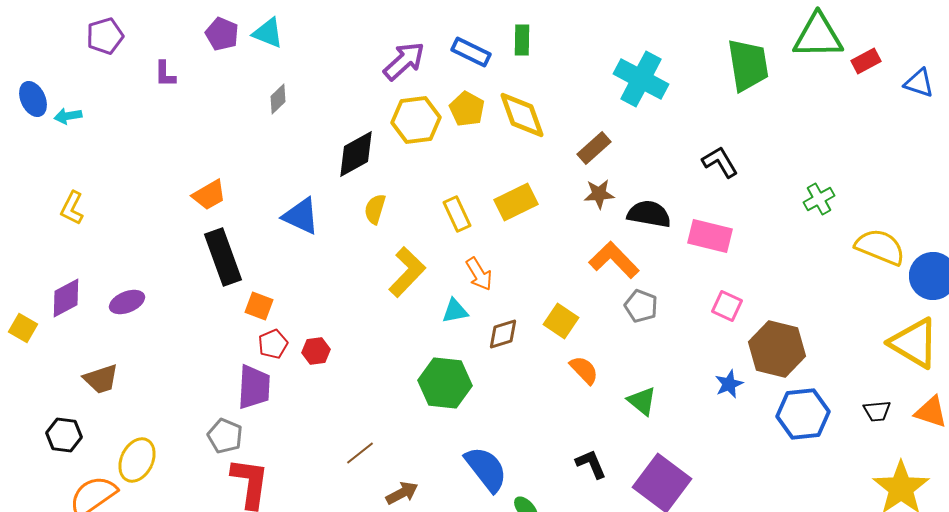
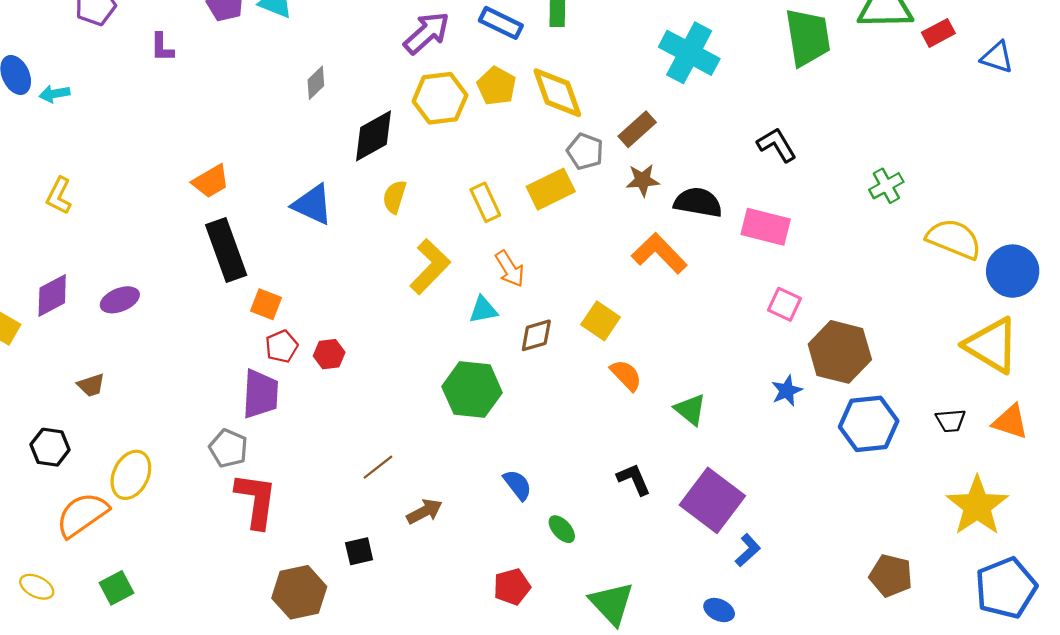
gray diamond: (278, 99) -> (316, 83), moved
gray pentagon: (641, 306) -> (585, 151), moved
brown trapezoid: (101, 379) -> (91, 385), size x0.7
blue semicircle: (486, 469) -> (517, 485), size x0.6

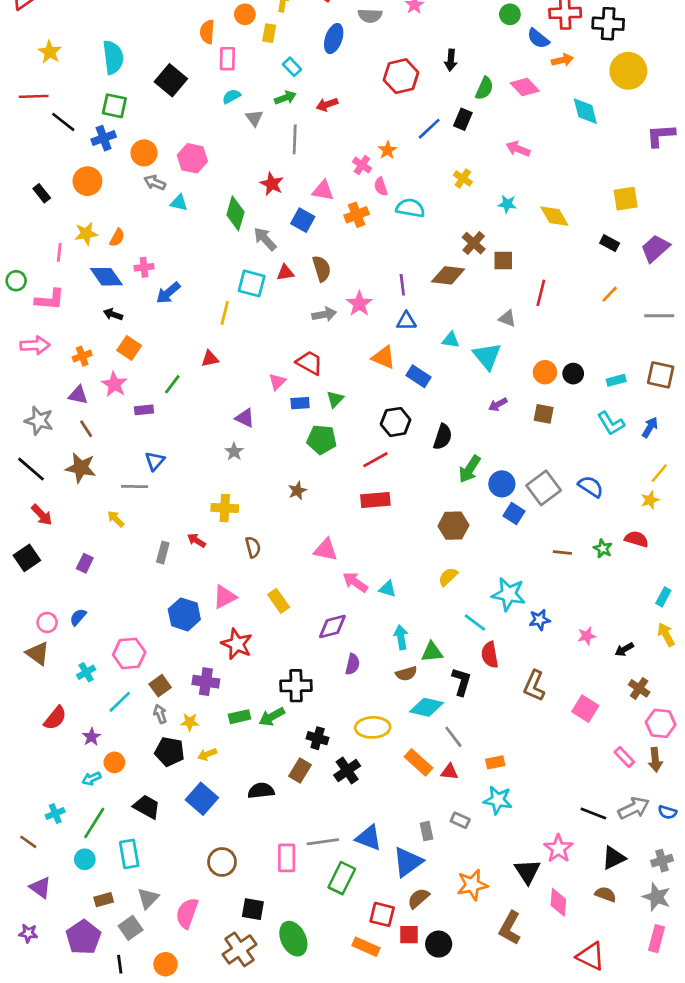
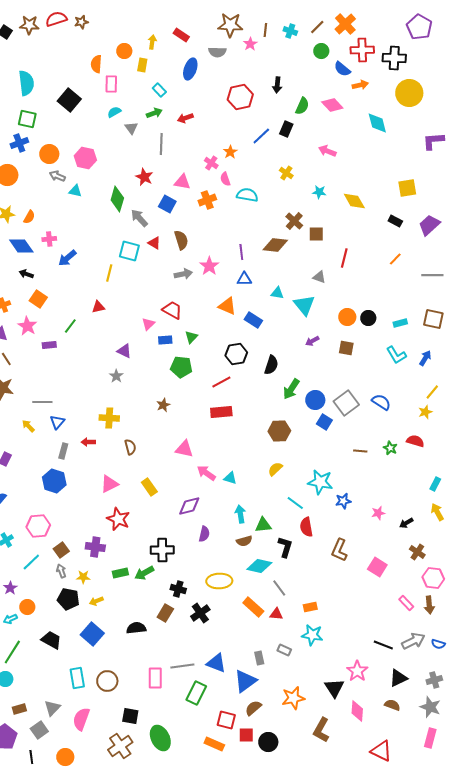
red triangle: (285, 273) -> (154, 243), turned 40
blue triangle: (155, 461) -> (57, 422), moved
red arrow: (196, 540) -> (88, 442), turned -32
blue hexagon: (184, 614) -> (54, 481), moved
cyan rectangle: (129, 854) -> (77, 678), moved

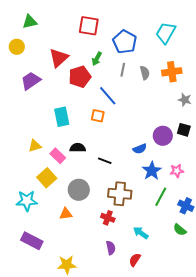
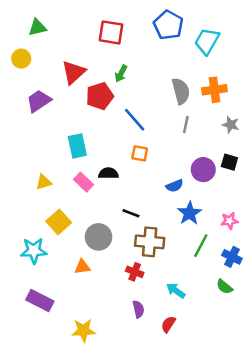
blue pentagon: (125, 42) -> (168, 25), moved
gray line: (123, 70) -> (186, 125), moved
gray semicircle: (145, 73) -> (181, 91), size x1.5
orange square: (98, 116) -> (140, 153), moved
black semicircle: (78, 148) -> (108, 173), moved
pink rectangle: (58, 156) -> (84, 182), moved
black line: (105, 161) -> (131, 213), moved
pink star: (177, 171) -> (229, 221), moved

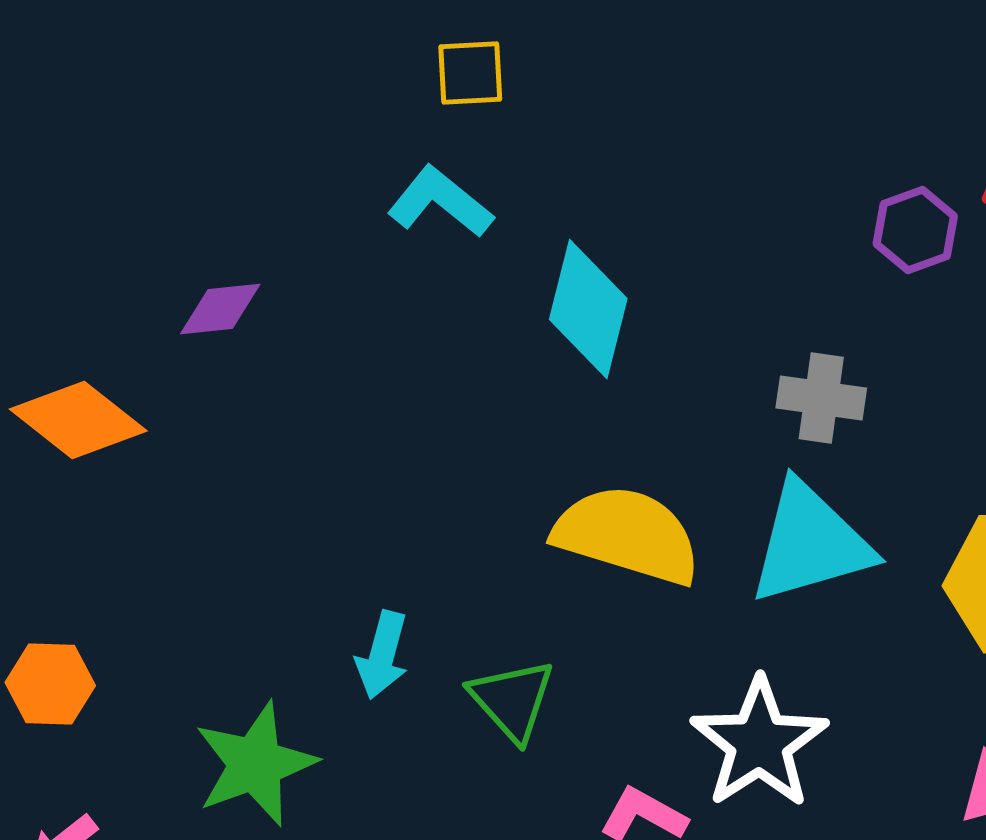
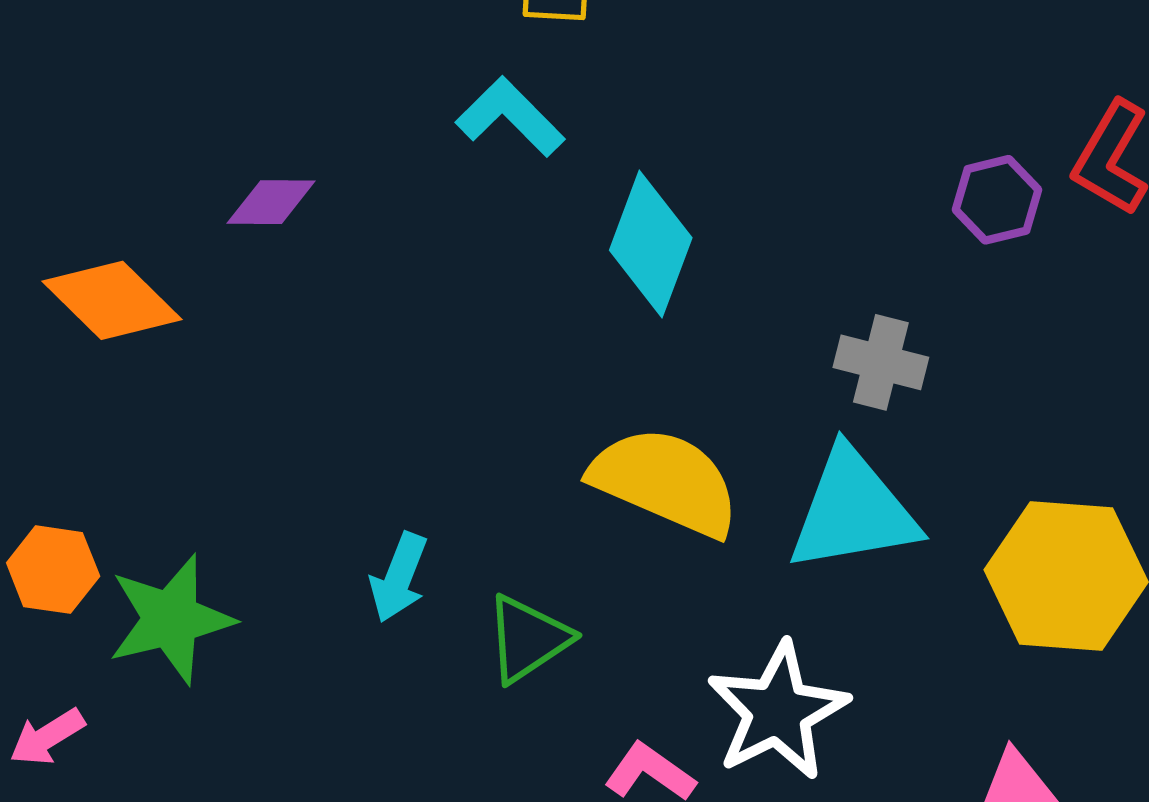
green triangle: (512, 700) -> (528, 639), turned 32
green star: (255, 764) -> (171, 619), moved

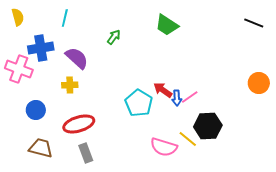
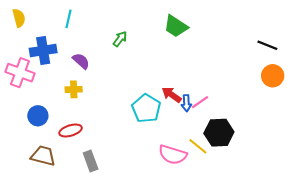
black line: (254, 23) -> (267, 45), moved
purple semicircle: (77, 58) -> (81, 61), size x0.7
orange circle: (259, 83) -> (273, 76), moved
red ellipse: (79, 124) -> (71, 131), moved, size x0.7

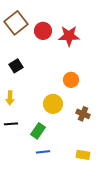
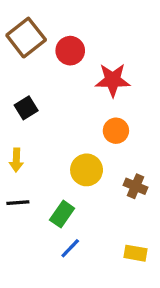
red star: (69, 36) -> (113, 80), moved
blue line: (43, 152) -> (70, 248), turned -40

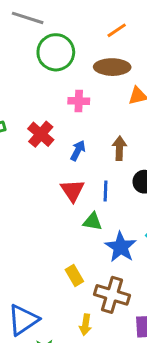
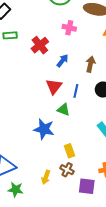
blue star: (121, 247) -> (44, 129), moved, turned -30
yellow rectangle: (74, 276) -> (69, 151), moved
brown cross: (112, 295) -> (67, 170), moved, size x0.6

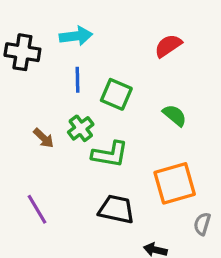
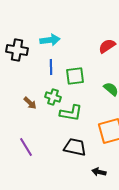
green square: (116, 94) -> (75, 76), turned -30
green cross: (81, 128) -> (53, 97), turned -35

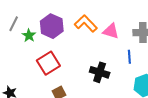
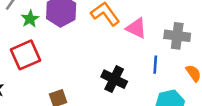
red square: (48, 63) -> (26, 55), moved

Brief:
Every line with the string "square" in the material should be returned.

Solution to this task:
orange square: (98, 116) -> (140, 153), moved
green square: (116, 94) -> (75, 76), turned -30
red square: (48, 63) -> (26, 55), moved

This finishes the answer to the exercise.